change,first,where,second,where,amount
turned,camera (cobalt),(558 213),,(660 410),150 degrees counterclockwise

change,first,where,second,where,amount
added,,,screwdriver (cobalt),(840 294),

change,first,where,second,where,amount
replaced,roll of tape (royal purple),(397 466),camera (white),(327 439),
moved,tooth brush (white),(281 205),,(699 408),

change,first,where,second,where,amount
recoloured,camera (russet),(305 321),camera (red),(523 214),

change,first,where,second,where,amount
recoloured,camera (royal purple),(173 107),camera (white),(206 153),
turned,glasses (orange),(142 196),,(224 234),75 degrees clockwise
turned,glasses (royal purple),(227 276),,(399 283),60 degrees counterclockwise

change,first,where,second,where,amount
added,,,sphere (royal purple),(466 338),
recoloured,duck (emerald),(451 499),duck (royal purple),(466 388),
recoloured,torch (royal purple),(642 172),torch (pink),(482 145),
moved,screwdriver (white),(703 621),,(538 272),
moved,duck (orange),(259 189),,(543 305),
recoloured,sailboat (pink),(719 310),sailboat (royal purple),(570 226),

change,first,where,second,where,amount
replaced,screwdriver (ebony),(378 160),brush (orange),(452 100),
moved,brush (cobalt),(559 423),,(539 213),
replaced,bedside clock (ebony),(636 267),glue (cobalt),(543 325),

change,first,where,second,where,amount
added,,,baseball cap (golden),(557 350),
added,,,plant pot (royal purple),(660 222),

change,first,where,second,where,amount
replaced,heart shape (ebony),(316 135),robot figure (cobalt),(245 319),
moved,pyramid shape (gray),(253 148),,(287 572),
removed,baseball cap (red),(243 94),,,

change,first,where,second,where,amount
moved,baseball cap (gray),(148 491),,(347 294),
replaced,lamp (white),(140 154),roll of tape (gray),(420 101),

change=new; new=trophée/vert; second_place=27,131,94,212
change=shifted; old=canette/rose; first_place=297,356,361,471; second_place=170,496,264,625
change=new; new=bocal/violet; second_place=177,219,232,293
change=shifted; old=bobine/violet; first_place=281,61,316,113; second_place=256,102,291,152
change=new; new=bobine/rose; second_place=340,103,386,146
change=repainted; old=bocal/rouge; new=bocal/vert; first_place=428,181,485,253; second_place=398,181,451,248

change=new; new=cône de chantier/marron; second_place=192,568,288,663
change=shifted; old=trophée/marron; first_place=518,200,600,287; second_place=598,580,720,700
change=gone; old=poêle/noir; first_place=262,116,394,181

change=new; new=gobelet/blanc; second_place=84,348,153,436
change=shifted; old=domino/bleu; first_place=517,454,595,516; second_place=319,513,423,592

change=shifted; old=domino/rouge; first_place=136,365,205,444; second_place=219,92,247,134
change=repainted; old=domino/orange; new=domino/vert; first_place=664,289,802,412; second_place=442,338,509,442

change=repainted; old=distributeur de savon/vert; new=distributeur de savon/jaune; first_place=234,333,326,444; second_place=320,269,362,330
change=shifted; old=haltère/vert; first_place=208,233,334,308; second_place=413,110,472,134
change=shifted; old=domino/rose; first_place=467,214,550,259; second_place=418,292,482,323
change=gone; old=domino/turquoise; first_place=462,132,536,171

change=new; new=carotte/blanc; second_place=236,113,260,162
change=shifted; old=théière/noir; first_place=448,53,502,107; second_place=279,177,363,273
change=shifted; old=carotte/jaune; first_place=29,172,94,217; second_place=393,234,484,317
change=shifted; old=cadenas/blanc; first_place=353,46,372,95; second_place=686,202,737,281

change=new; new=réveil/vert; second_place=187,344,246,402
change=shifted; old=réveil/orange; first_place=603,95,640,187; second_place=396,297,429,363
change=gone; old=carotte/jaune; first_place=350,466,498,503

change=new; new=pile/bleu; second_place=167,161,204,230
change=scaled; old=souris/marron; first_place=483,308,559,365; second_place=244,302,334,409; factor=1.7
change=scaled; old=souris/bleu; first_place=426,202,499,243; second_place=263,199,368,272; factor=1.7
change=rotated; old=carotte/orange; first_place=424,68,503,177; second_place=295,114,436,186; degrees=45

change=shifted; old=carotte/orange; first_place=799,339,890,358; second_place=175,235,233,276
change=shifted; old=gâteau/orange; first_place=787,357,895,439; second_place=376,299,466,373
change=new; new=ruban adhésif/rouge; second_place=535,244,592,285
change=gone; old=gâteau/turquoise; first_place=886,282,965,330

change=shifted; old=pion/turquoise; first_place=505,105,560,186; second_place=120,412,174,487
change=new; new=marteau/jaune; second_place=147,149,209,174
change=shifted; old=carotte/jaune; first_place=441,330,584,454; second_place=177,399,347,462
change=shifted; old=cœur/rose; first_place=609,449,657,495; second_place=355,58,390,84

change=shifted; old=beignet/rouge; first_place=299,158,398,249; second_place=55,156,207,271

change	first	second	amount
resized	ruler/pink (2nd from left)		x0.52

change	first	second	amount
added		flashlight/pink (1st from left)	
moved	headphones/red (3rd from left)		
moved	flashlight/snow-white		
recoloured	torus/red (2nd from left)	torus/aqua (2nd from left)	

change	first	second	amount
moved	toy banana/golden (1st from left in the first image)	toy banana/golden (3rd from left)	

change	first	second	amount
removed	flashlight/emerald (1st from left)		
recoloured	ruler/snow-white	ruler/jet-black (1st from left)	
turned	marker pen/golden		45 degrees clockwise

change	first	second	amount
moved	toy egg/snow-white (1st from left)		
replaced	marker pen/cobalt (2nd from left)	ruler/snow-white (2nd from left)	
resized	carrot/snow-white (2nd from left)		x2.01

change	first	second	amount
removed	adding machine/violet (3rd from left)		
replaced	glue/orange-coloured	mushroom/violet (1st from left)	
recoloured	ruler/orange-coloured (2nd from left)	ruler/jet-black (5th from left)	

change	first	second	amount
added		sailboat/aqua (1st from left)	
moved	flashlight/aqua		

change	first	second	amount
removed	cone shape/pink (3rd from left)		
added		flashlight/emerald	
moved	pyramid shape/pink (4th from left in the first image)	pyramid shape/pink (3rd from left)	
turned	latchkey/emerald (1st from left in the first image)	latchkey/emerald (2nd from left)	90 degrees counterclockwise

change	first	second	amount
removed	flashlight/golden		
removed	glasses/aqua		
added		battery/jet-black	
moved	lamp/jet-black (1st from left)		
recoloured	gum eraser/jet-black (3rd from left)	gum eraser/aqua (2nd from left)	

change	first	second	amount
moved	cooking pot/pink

*EXERCISE DESCRIPTION:* Transcribe the records from their first line. Stop after the line with "change=new; new=trophée/vert; second_place=27,131,94,212", including it.

*EXERCISE RESPONSE:*
change,first,where,second,where,amount
turned,camera (cobalt),(558 213),,(660 410),150 degrees counterclockwise

change,first,where,second,where,amount
added,,,screwdriver (cobalt),(840 294),

change,first,where,second,where,amount
replaced,roll of tape (royal purple),(397 466),camera (white),(327 439),
moved,tooth brush (white),(281 205),,(699 408),

change,first,where,second,where,amount
recoloured,camera (russet),(305 321),camera (red),(523 214),

change,first,where,second,where,amount
recoloured,camera (royal purple),(173 107),camera (white),(206 153),
turned,glasses (orange),(142 196),,(224 234),75 degrees clockwise
turned,glasses (royal purple),(227 276),,(399 283),60 degrees counterclockwise

change,first,where,second,where,amount
added,,,sphere (royal purple),(466 338),
recoloured,duck (emerald),(451 499),duck (royal purple),(466 388),
recoloured,torch (royal purple),(642 172),torch (pink),(482 145),
moved,screwdriver (white),(703 621),,(538 272),
moved,duck (orange),(259 189),,(543 305),
recoloured,sailboat (pink),(719 310),sailboat (royal purple),(570 226),

change,first,where,second,where,amount
replaced,screwdriver (ebony),(378 160),brush (orange),(452 100),
moved,brush (cobalt),(559 423),,(539 213),
replaced,bedside clock (ebony),(636 267),glue (cobalt),(543 325),

change,first,where,second,where,amount
added,,,baseball cap (golden),(557 350),
added,,,plant pot (royal purple),(660 222),

change,first,where,second,where,amount
replaced,heart shape (ebony),(316 135),robot figure (cobalt),(245 319),
moved,pyramid shape (gray),(253 148),,(287 572),
removed,baseball cap (red),(243 94),,,

change,first,where,second,where,amount
moved,baseball cap (gray),(148 491),,(347 294),
replaced,lamp (white),(140 154),roll of tape (gray),(420 101),

change=new; new=trophée/vert; second_place=27,131,94,212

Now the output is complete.